Records shown ::
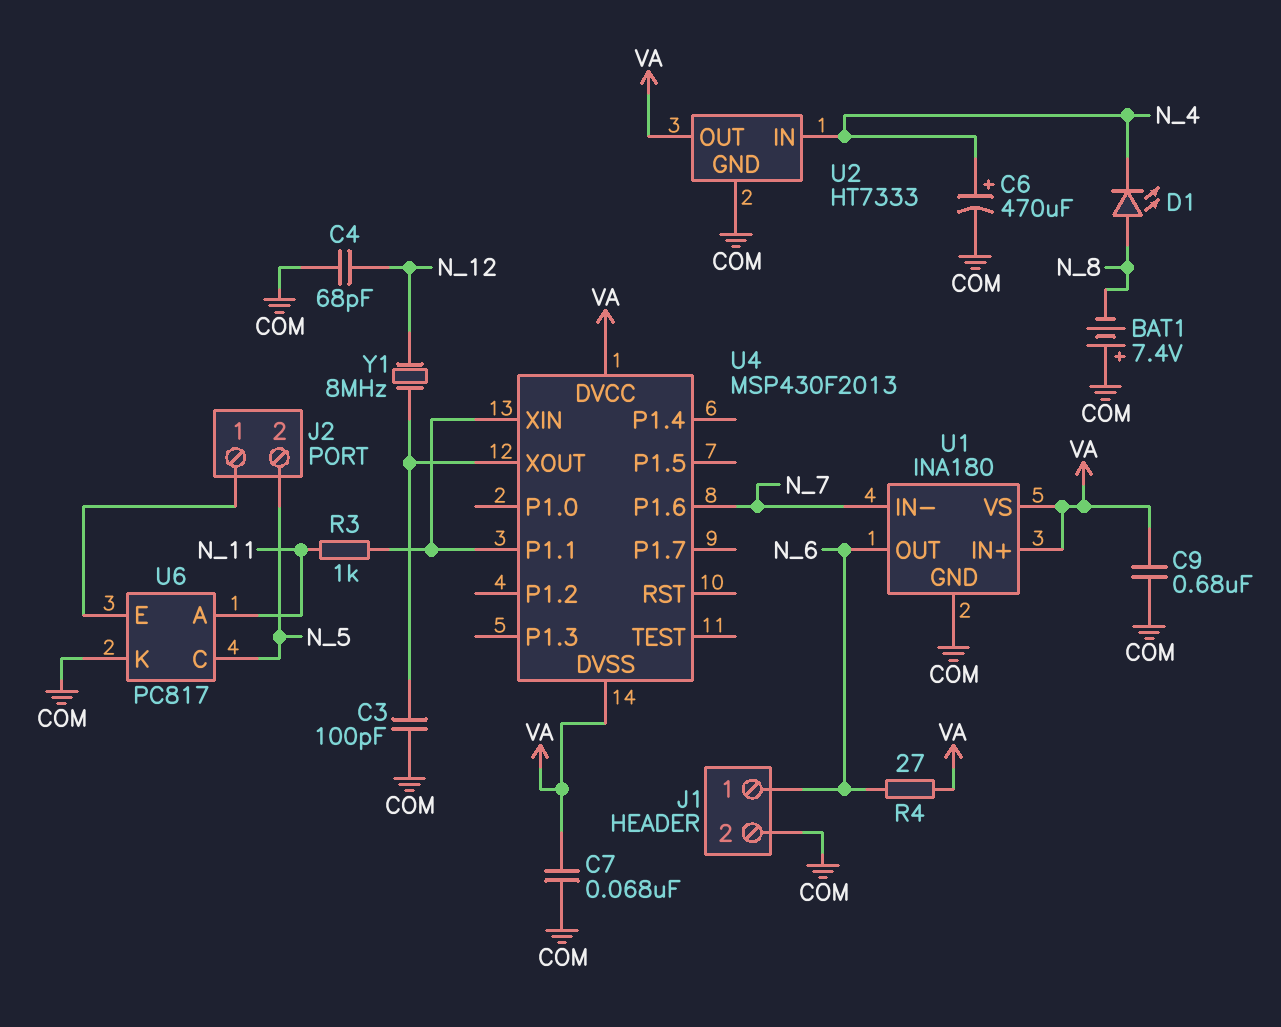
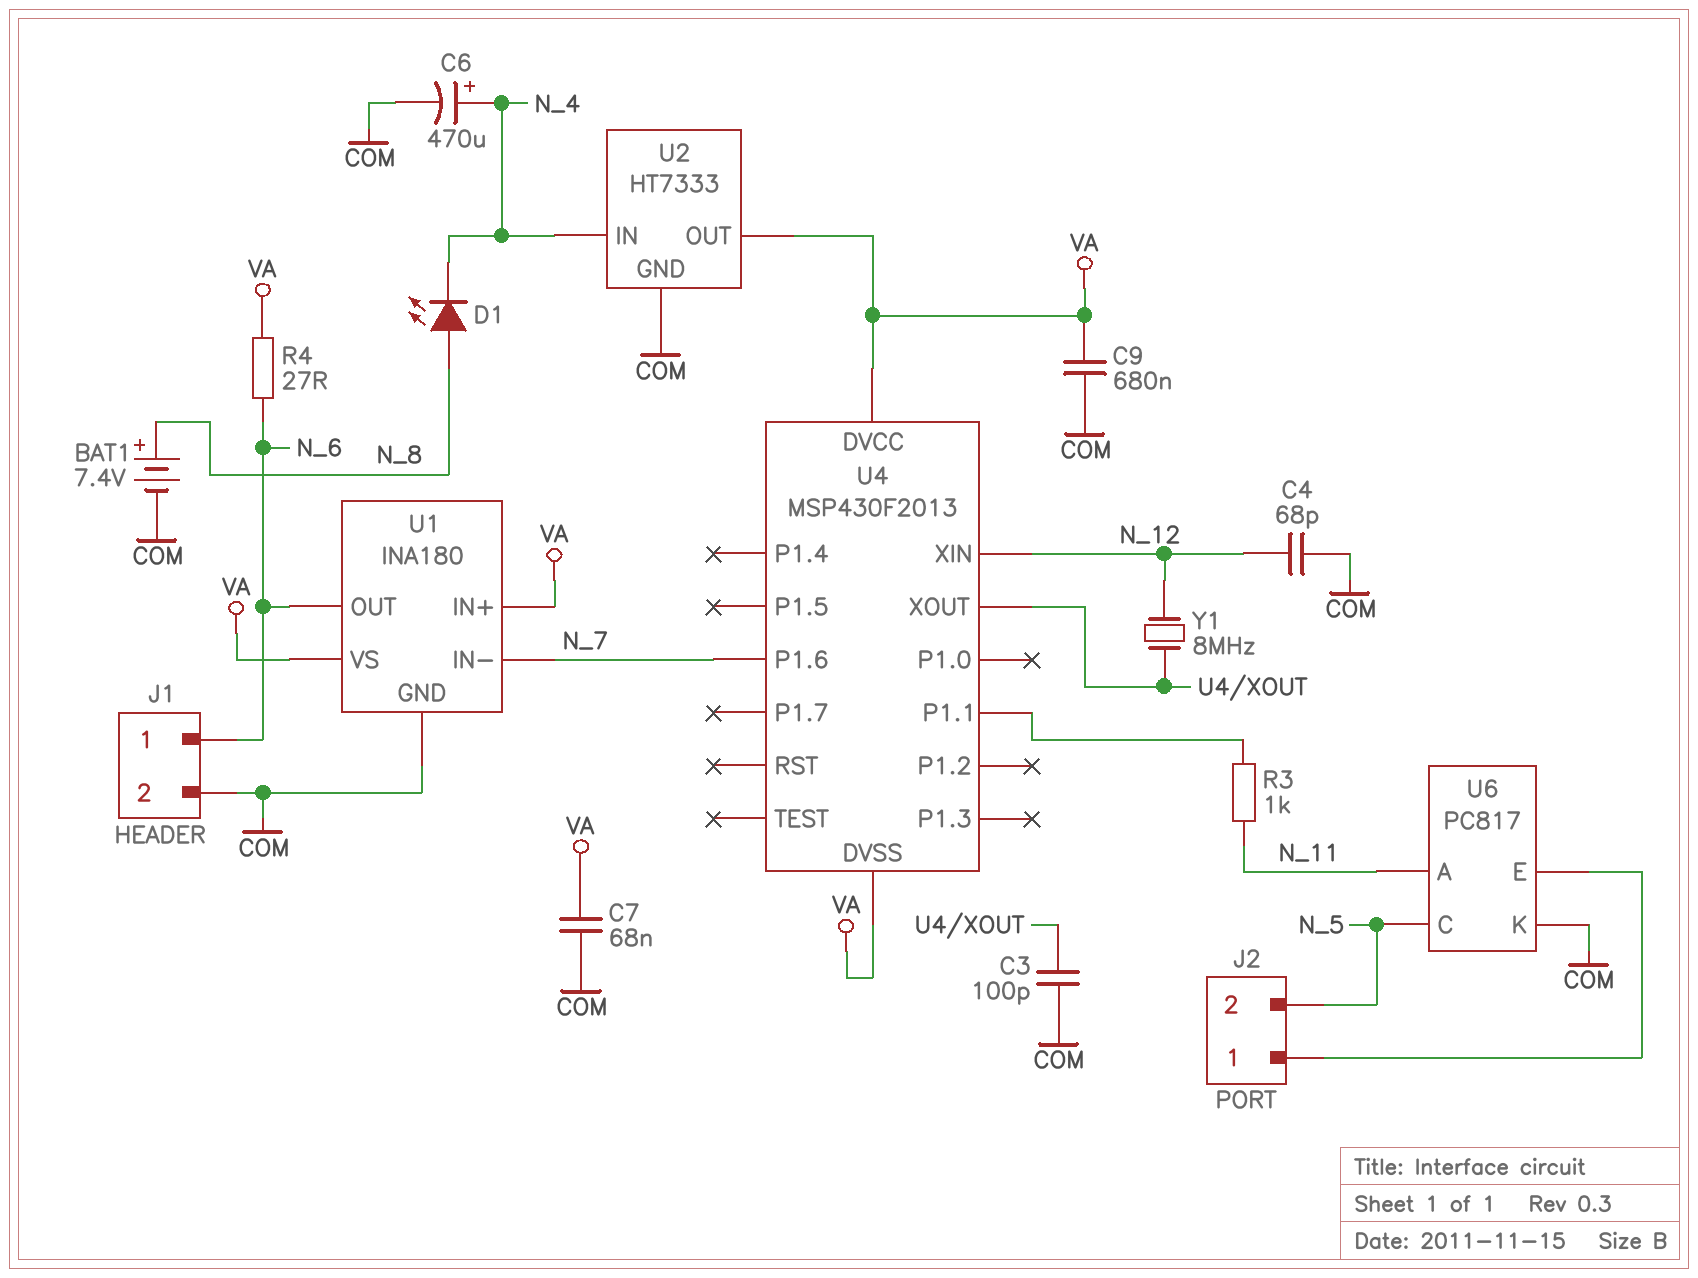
BAT1: 7.4V (plus COM, minus N_8) -> 7.4V (plus N_8, minus COM)
U4 pin XIN: U4/P1.1 -> N_12

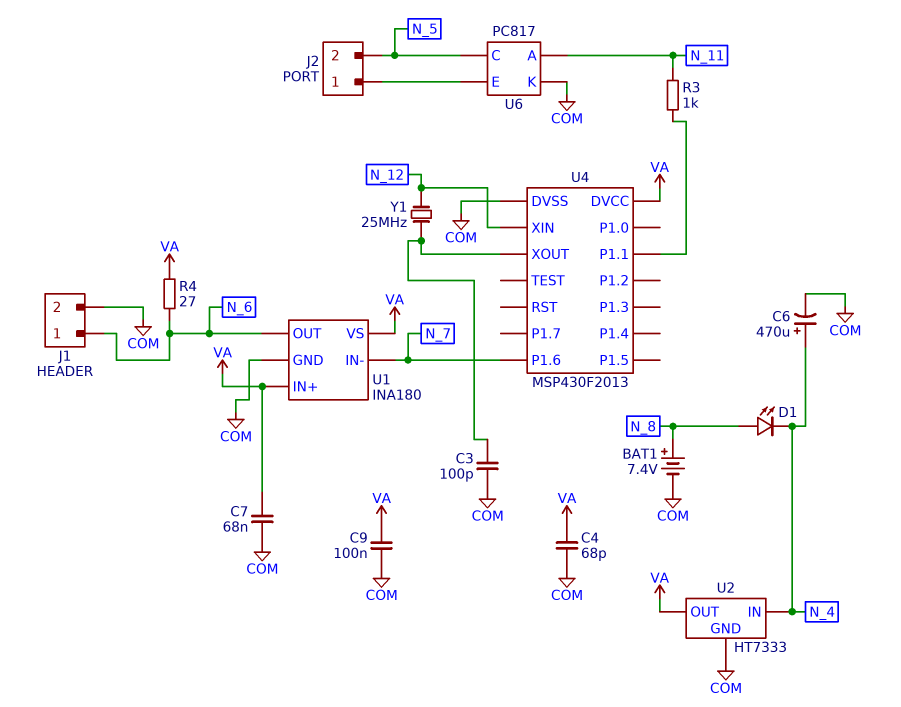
C4: 68pF (COM, N_12) -> 68pF (COM, VA)
C9: 680nF (COM, VA) -> 100nF (COM, VA)
U4 pin DVSS: VA -> COM
Y1: 8MHz (N_12, U4/XOUT) -> 25MHz (N_12, U4/XOUT)

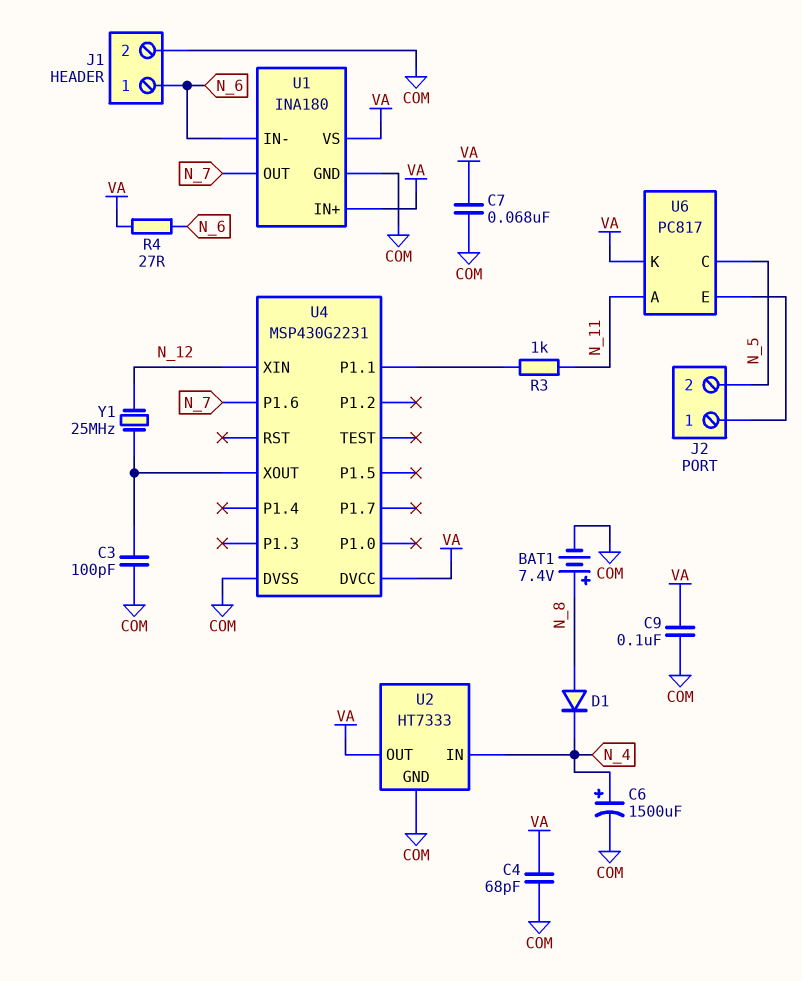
C6: 470uF (plus N_4, minus COM) -> 1500uF (plus N_4, minus COM)
D1: LED (A N_8, K N_4) -> diode (A N_8, K N_4)
U1 pin IN-: N_7 -> N_6
U1 pin OUT: N_6 -> N_7
U4: MSP430F2013 -> MSP430G2231
U6 pin K: COM -> VA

What is being asked :: Please retype the lines from the one that contains "Y1: 8MHz (N_12, U4/XOUT)" to the final line of the records, both included, exactly as written and without any pictures.

Result below ::
Y1: 8MHz (N_12, U4/XOUT) -> 25MHz (N_12, U4/XOUT)

C6: 470uF (plus N_4, minus COM) -> 1500uF (plus N_4, minus COM)
D1: LED (A N_8, K N_4) -> diode (A N_8, K N_4)
U1 pin IN-: N_7 -> N_6
U1 pin OUT: N_6 -> N_7
U4: MSP430F2013 -> MSP430G2231
U6 pin K: COM -> VA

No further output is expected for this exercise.